BRIEF » Starting at the first line of the data and ending at the line that contains "Does brown woven basket at lower right have", copy every line verbatim, including both of those lines.

RAW DATA »
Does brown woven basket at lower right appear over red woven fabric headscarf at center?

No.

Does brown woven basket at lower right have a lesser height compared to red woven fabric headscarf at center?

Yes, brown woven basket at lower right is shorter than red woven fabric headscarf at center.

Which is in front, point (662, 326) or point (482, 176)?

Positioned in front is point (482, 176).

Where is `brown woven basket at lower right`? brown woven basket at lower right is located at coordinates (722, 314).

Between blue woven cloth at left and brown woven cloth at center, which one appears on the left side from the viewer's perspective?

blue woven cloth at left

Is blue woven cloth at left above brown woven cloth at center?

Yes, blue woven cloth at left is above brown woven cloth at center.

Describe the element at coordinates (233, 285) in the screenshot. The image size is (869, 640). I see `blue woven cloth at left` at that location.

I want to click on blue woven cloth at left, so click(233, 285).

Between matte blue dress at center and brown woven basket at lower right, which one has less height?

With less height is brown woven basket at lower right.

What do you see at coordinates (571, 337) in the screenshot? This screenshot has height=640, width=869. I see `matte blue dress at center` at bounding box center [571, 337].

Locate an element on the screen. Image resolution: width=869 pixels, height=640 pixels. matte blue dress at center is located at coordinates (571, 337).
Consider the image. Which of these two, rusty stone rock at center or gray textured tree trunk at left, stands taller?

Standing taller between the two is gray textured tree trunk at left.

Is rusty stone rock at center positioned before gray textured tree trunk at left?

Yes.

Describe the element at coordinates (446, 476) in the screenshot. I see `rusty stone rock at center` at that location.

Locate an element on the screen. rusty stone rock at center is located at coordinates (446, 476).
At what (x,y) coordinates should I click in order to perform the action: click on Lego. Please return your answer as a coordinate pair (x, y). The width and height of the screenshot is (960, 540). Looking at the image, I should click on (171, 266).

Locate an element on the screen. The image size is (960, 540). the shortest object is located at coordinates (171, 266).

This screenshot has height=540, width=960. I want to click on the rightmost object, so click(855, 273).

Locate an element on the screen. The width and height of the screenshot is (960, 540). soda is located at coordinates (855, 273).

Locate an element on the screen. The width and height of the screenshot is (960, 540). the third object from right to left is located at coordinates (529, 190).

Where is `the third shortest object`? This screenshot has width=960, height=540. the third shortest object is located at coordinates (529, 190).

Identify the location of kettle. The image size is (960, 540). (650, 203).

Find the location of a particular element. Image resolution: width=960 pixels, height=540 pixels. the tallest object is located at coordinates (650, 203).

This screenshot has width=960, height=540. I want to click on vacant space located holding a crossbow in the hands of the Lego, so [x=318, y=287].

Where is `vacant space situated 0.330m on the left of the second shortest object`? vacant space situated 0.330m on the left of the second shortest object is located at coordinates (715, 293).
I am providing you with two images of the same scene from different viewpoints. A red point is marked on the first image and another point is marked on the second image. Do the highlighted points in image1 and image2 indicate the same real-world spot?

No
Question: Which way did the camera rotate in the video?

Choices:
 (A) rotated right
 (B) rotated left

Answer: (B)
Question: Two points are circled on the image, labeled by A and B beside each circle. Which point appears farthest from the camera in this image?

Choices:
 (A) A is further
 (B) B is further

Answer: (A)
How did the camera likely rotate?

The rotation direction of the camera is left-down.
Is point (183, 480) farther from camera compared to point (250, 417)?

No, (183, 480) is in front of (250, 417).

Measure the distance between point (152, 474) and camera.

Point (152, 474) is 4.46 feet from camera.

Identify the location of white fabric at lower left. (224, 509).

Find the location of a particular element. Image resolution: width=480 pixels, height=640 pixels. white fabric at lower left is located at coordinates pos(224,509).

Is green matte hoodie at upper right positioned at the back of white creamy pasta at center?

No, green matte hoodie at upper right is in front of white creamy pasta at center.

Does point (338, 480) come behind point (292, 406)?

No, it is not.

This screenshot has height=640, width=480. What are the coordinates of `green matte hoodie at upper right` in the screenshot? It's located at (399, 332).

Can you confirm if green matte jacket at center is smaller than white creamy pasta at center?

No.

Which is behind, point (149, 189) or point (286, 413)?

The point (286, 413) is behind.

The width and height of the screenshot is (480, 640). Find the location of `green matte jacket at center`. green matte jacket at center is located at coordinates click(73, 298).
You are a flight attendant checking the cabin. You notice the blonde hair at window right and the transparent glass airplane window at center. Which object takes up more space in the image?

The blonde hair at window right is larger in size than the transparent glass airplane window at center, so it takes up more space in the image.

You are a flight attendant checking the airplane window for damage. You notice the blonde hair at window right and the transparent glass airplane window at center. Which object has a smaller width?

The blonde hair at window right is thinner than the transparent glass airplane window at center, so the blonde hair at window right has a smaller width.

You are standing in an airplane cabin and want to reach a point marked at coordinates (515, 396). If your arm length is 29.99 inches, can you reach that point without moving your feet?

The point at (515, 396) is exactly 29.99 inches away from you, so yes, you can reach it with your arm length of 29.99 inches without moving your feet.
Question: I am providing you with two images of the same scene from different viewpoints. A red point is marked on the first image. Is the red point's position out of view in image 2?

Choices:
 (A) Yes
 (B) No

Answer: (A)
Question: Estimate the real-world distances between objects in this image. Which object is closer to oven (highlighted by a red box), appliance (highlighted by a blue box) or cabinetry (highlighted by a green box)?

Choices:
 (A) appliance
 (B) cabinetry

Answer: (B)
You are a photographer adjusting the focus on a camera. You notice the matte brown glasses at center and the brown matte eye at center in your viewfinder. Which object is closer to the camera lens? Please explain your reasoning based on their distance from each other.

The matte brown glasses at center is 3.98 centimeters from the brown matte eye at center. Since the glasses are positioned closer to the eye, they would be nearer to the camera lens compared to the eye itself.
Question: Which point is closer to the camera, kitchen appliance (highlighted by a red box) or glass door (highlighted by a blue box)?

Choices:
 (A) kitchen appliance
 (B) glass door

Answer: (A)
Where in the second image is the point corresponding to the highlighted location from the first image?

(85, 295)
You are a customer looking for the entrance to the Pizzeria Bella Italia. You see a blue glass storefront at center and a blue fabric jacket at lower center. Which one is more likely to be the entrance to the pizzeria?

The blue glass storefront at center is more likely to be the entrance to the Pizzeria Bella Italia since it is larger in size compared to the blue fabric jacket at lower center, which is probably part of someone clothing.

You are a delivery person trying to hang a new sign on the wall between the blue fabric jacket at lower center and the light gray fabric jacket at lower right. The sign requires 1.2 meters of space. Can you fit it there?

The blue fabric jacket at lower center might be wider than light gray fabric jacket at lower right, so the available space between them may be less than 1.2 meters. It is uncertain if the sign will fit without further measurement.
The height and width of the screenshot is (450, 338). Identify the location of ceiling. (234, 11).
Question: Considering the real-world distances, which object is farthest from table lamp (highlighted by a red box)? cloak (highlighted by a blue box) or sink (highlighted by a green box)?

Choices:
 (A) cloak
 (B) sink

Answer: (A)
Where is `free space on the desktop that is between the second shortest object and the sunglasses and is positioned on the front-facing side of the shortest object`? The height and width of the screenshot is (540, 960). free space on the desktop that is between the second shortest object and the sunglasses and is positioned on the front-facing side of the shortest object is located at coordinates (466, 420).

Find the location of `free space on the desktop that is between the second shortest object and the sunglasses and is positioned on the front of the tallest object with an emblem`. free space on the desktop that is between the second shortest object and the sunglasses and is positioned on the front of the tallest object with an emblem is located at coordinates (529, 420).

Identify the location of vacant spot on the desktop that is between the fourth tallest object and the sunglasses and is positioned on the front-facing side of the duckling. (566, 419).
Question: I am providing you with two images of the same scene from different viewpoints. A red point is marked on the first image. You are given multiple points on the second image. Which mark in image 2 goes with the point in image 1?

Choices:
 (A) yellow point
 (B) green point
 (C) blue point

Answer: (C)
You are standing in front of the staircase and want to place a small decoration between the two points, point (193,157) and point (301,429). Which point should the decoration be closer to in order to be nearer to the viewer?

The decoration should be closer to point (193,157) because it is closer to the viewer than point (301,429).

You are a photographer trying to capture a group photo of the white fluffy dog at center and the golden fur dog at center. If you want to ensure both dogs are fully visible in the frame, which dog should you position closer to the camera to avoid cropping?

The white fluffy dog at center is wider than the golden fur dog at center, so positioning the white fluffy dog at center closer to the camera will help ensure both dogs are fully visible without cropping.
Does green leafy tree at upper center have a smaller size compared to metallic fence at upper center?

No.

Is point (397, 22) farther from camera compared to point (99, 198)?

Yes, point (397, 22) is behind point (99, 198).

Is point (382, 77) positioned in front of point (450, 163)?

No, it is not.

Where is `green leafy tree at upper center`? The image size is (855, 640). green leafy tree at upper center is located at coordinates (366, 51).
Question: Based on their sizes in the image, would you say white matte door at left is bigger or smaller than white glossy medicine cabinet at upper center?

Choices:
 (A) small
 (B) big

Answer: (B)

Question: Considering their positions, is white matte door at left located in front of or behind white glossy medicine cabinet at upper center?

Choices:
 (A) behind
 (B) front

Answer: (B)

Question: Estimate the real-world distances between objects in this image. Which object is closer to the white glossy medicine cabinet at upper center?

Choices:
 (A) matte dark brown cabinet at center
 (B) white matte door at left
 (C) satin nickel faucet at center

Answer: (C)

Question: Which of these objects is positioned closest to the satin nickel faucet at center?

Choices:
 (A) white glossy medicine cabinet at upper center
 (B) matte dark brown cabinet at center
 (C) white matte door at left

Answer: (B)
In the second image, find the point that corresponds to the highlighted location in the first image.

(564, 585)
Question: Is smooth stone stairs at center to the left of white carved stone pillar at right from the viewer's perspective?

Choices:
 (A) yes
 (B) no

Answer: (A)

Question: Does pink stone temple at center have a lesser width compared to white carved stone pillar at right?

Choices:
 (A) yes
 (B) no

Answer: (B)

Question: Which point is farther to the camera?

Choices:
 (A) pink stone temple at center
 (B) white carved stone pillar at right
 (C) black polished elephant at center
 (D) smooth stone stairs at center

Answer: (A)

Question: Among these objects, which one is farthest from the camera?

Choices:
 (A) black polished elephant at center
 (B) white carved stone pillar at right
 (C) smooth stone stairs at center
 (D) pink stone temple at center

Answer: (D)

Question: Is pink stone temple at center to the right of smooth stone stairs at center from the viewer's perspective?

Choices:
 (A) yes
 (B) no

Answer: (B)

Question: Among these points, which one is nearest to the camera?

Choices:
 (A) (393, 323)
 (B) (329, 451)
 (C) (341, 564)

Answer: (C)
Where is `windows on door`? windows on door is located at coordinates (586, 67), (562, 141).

COMPLETED TASK »
Does brown woven basket at lower right appear over red woven fabric headscarf at center?

No.

Does brown woven basket at lower right have a lesser height compared to red woven fabric headscarf at center?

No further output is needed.